Data to use START
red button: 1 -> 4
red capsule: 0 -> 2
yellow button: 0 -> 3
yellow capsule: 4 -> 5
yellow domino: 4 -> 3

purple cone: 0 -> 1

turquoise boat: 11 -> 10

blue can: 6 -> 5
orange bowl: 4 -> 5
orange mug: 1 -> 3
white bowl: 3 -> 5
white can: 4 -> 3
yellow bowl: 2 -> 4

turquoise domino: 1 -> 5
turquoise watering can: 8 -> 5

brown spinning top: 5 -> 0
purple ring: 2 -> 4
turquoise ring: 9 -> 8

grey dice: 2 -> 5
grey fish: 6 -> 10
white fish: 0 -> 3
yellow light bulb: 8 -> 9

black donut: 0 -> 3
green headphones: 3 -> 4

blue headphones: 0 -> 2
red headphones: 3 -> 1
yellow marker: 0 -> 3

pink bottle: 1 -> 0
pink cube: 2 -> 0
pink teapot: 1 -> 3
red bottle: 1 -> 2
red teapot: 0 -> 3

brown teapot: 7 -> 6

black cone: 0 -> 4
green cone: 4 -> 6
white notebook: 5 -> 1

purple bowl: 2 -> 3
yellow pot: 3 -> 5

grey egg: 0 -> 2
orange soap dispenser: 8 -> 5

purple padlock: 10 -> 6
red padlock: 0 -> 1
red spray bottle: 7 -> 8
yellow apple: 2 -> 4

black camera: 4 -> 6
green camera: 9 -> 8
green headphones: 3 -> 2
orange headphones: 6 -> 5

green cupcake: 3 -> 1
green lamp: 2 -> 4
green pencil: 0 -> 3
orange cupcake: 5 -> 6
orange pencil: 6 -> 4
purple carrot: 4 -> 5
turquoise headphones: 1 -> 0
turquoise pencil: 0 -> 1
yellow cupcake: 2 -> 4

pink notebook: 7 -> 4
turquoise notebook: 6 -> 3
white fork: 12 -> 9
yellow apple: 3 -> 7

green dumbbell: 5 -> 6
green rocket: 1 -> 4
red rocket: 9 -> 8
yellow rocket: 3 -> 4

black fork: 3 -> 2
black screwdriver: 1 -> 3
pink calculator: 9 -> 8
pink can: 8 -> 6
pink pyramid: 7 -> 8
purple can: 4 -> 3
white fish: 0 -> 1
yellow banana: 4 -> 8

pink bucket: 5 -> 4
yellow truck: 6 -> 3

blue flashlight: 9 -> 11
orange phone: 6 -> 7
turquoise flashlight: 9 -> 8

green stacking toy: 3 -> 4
Data to use END
Exercise requirements - Only lines that contain the string "teapot" count; pick each one out of the records and copy it.

Reply to the task -
pink teapot: 1 -> 3
red teapot: 0 -> 3
brown teapot: 7 -> 6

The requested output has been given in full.